- _PROBLEM DESCRIPTION_: If a record holds a picture, please leave the picture out and copy the rest of the record exactly.

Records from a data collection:

━━━

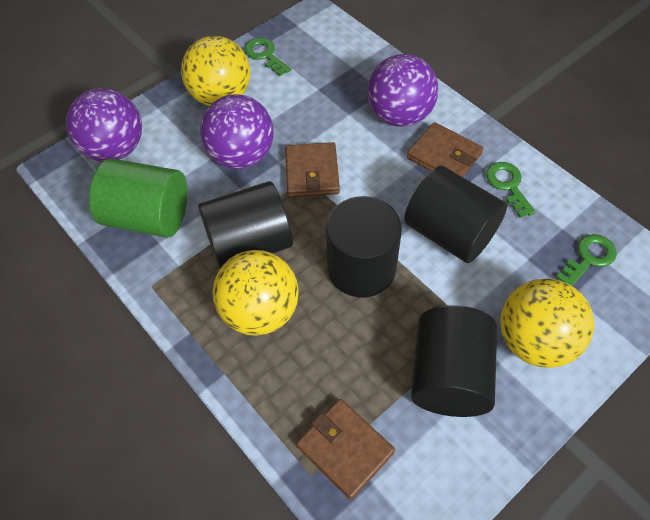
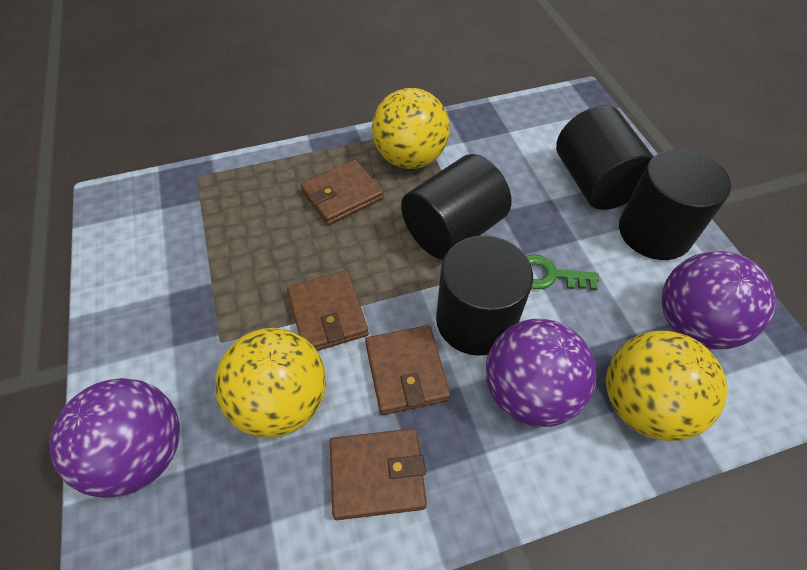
brown wallet: [285,142,340,197] [296,399,395,500] [407,122,483,177] = 3 -> [287,270,369,351] [301,160,384,225] [330,428,427,520] [365,325,450,415] = 4
green cylinder: [89,158,188,238] = 1 -> none = 0
green key: [245,38,291,76] [486,162,535,218] [556,234,617,286] = 3 -> [526,254,599,290] = 1

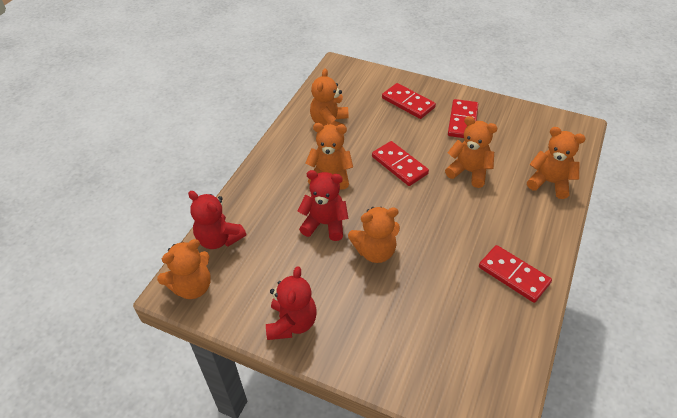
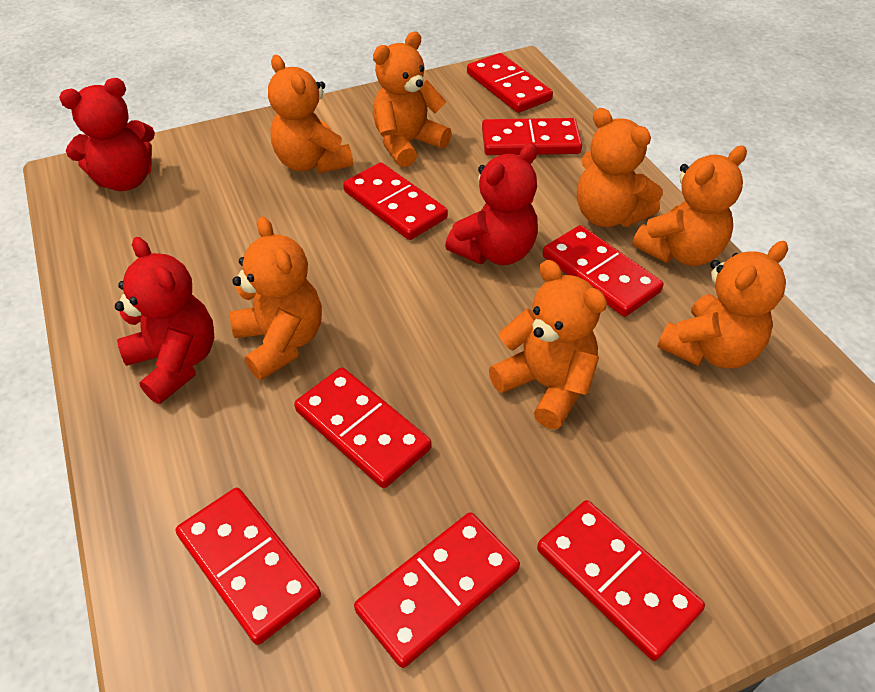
orange teddy bear: [157,239,211,299] [305,123,353,190] [310,68,349,126] [348,207,400,263] [445,116,497,188] [527,127,586,199] = 6 -> [230,216,322,380] [268,55,353,174] [373,32,452,167] [489,260,607,429] [577,108,663,227] [632,146,747,266] [657,241,788,368] = 7
red domino: [372,141,429,186] [382,83,436,119] [448,99,478,138] [479,245,552,303] = 4 -> [176,488,321,645] [294,367,431,488] [343,162,448,240] [354,512,520,668] [467,53,553,113] [482,118,582,155] [537,500,705,661] [543,225,664,317] = 8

━━━

- _SOLUTION FOR THIS PROBLEM_:
brown wallet: [285,142,340,197] [296,399,395,500] [407,122,483,177] = 3 -> [287,270,369,351] [301,160,384,225] [330,428,427,520] [365,325,450,415] = 4
green cylinder: [89,158,188,238] = 1 -> none = 0
green key: [245,38,291,76] [486,162,535,218] [556,234,617,286] = 3 -> [526,254,599,290] = 1

orange teddy bear: [157,239,211,299] [305,123,353,190] [310,68,349,126] [348,207,400,263] [445,116,497,188] [527,127,586,199] = 6 -> [230,216,322,380] [268,55,353,174] [373,32,452,167] [489,260,607,429] [577,108,663,227] [632,146,747,266] [657,241,788,368] = 7
red domino: [372,141,429,186] [382,83,436,119] [448,99,478,138] [479,245,552,303] = 4 -> [176,488,321,645] [294,367,431,488] [343,162,448,240] [354,512,520,668] [467,53,553,113] [482,118,582,155] [537,500,705,661] [543,225,664,317] = 8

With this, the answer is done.